== What you should do ==
Pictures aside, repeat every record below exactly.

== Records provided ==

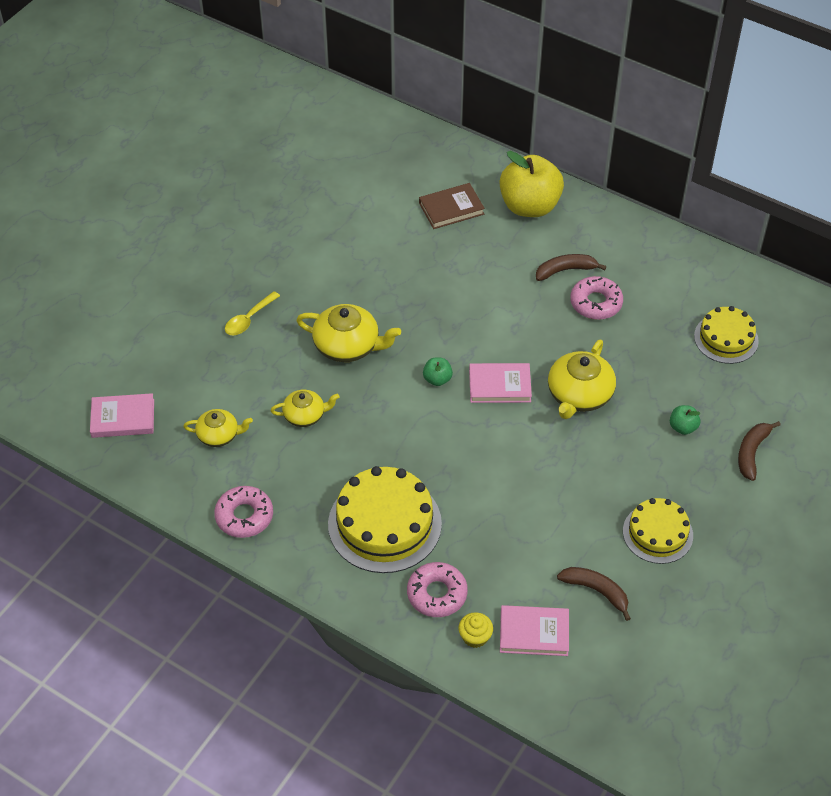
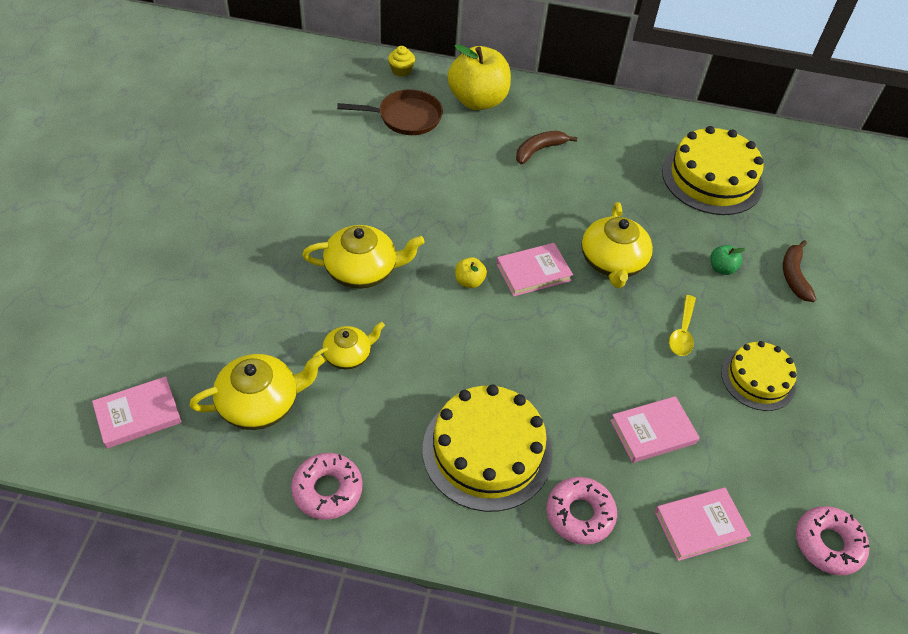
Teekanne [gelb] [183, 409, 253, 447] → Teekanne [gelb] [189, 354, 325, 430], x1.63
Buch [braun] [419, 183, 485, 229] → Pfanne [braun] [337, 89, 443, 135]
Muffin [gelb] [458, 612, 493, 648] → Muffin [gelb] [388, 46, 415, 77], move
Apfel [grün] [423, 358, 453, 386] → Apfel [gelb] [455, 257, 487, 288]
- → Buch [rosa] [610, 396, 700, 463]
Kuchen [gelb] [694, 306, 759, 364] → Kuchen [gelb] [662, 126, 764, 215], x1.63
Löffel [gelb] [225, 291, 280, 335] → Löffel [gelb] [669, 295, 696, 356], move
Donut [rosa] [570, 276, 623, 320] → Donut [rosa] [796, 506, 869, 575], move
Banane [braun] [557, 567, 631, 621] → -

== Solution to this problem ==
Teekanne [gelb] [183, 409, 253, 447] → Teekanne [gelb] [189, 354, 325, 430], x1.63
Buch [braun] [419, 183, 485, 229] → Pfanne [braun] [337, 89, 443, 135]
Muffin [gelb] [458, 612, 493, 648] → Muffin [gelb] [388, 46, 415, 77], move
Apfel [grün] [423, 358, 453, 386] → Apfel [gelb] [455, 257, 487, 288]
- → Buch [rosa] [610, 396, 700, 463]
Kuchen [gelb] [694, 306, 759, 364] → Kuchen [gelb] [662, 126, 764, 215], x1.63
Löffel [gelb] [225, 291, 280, 335] → Löffel [gelb] [669, 295, 696, 356], move
Donut [rosa] [570, 276, 623, 320] → Donut [rosa] [796, 506, 869, 575], move
Banane [braun] [557, 567, 631, 621] → -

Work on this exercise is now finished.